Required action ▸ Below are the records. State how many of their lines hold the word "image", and add nothing else.

Coordinate-based object records
++++

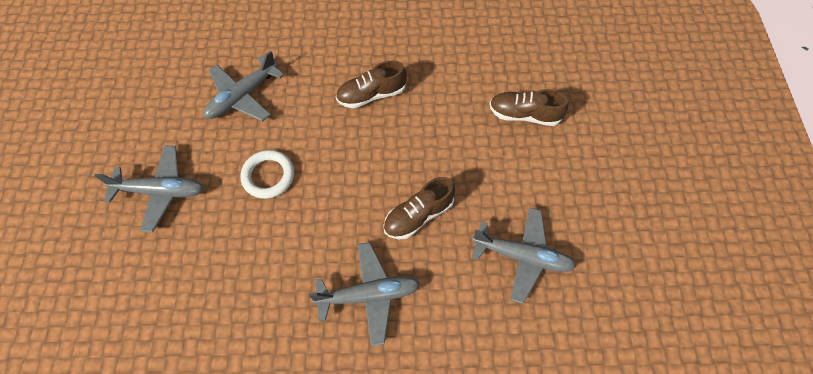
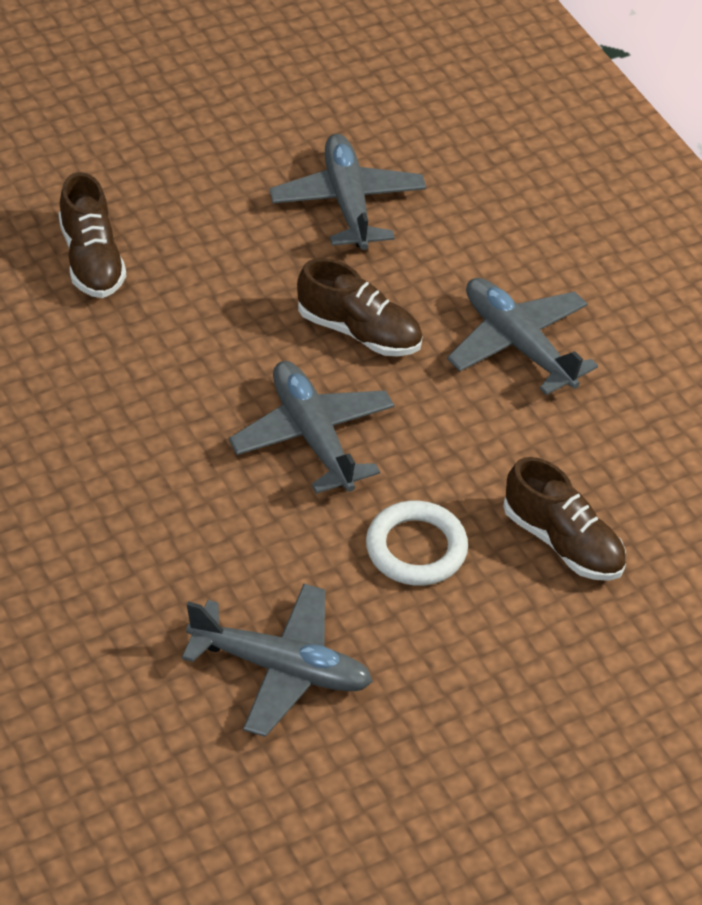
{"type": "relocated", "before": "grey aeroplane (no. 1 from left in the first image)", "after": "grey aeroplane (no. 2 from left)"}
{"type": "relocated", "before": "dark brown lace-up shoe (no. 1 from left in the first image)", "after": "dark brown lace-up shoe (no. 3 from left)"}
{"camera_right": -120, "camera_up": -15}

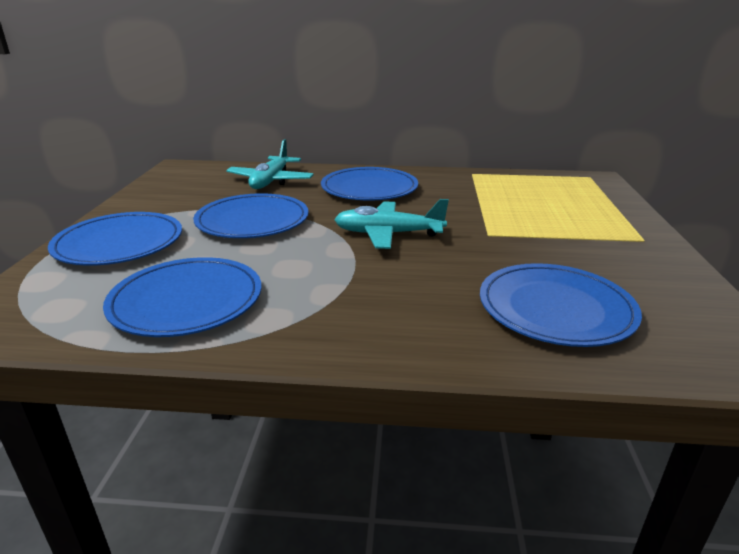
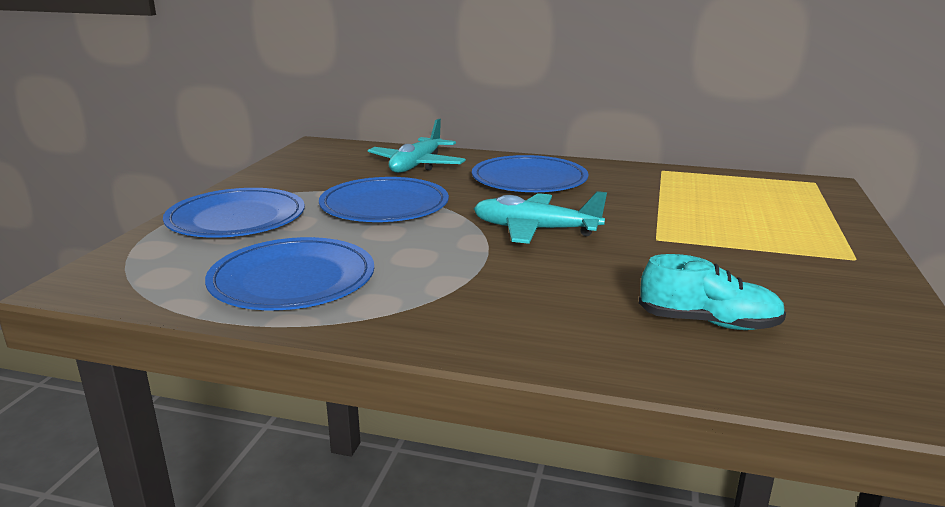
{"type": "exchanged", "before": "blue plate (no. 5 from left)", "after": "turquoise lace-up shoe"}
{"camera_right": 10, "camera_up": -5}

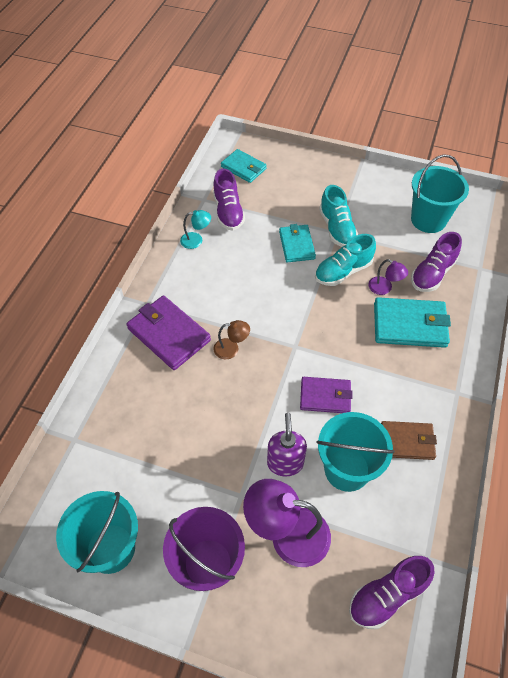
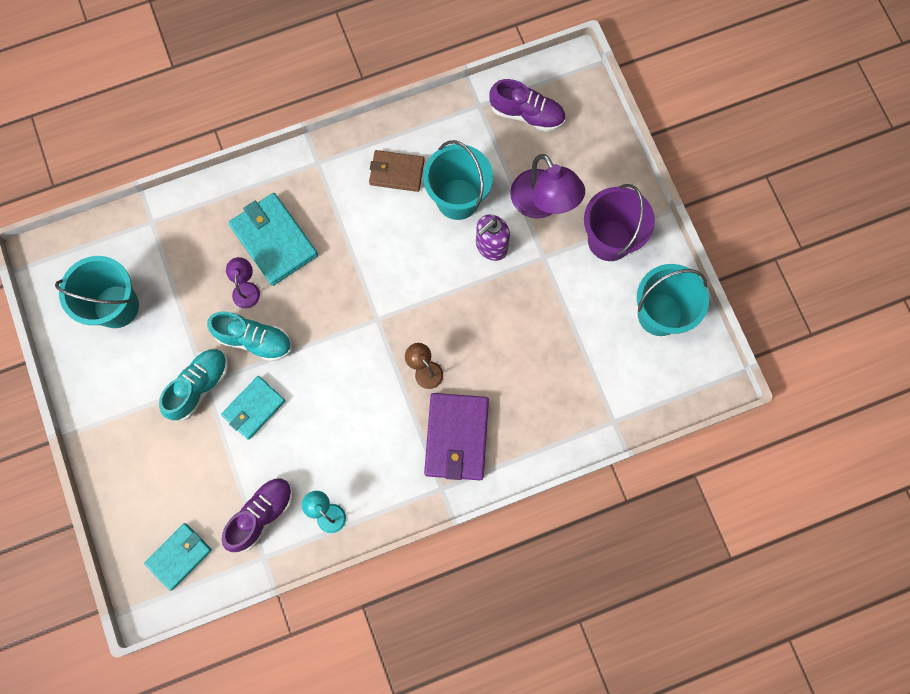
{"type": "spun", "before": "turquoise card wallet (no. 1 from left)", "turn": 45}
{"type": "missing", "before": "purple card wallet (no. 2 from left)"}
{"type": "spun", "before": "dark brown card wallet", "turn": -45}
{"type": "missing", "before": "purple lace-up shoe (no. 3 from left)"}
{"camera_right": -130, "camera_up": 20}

++++

Problem solution ▸ 2